:: Exercise inputs ::

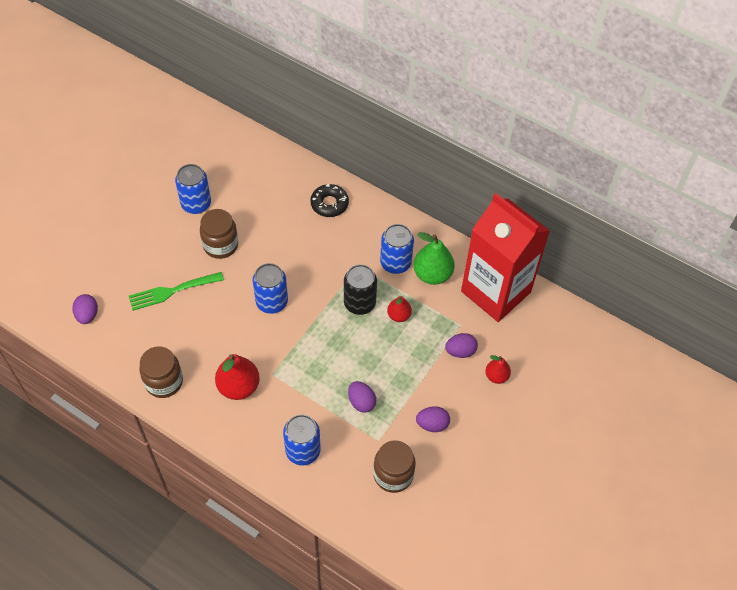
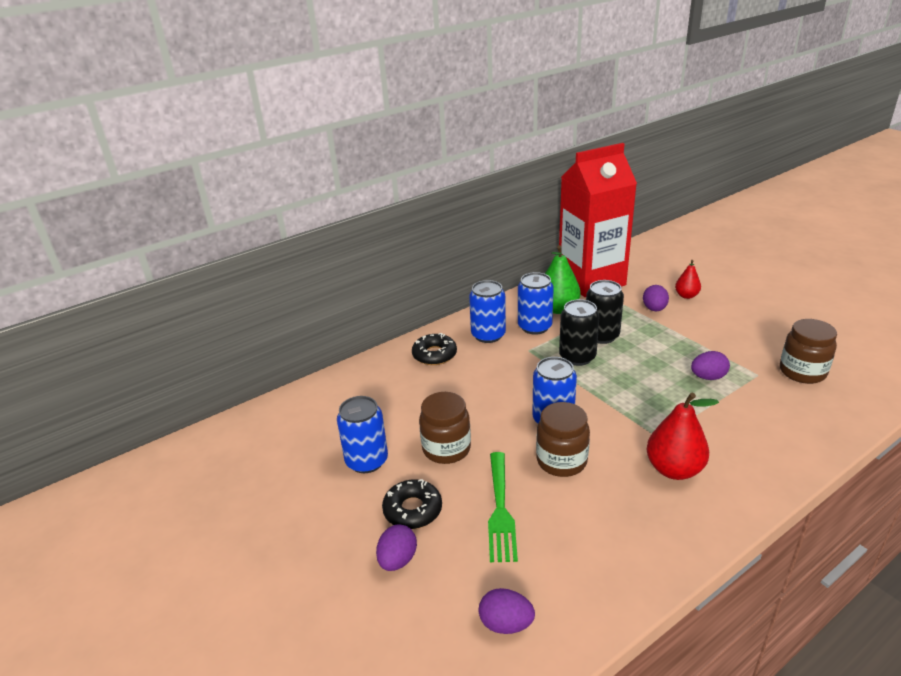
camera: 65 degrees left, 25 degrees down
(159, 244) = (412, 510): none -> black donut
(164, 382) = (655, 545): brown jar -> brown jar (561, 461)
(303, 451) = (773, 430): blue can -> blue can (488, 335)
(399, 315) = (601, 336): red pear -> black can
(432, 424) = (739, 338): purple egg -> purple egg (397, 560)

:::

→ Work item
Repeat the records above word for word. Pictures stay out of the copy.

→ Result for this exercise
camera: 65 degrees left, 25 degrees down
(159, 244) = (412, 510): none -> black donut
(164, 382) = (655, 545): brown jar -> brown jar (561, 461)
(303, 451) = (773, 430): blue can -> blue can (488, 335)
(399, 315) = (601, 336): red pear -> black can
(432, 424) = (739, 338): purple egg -> purple egg (397, 560)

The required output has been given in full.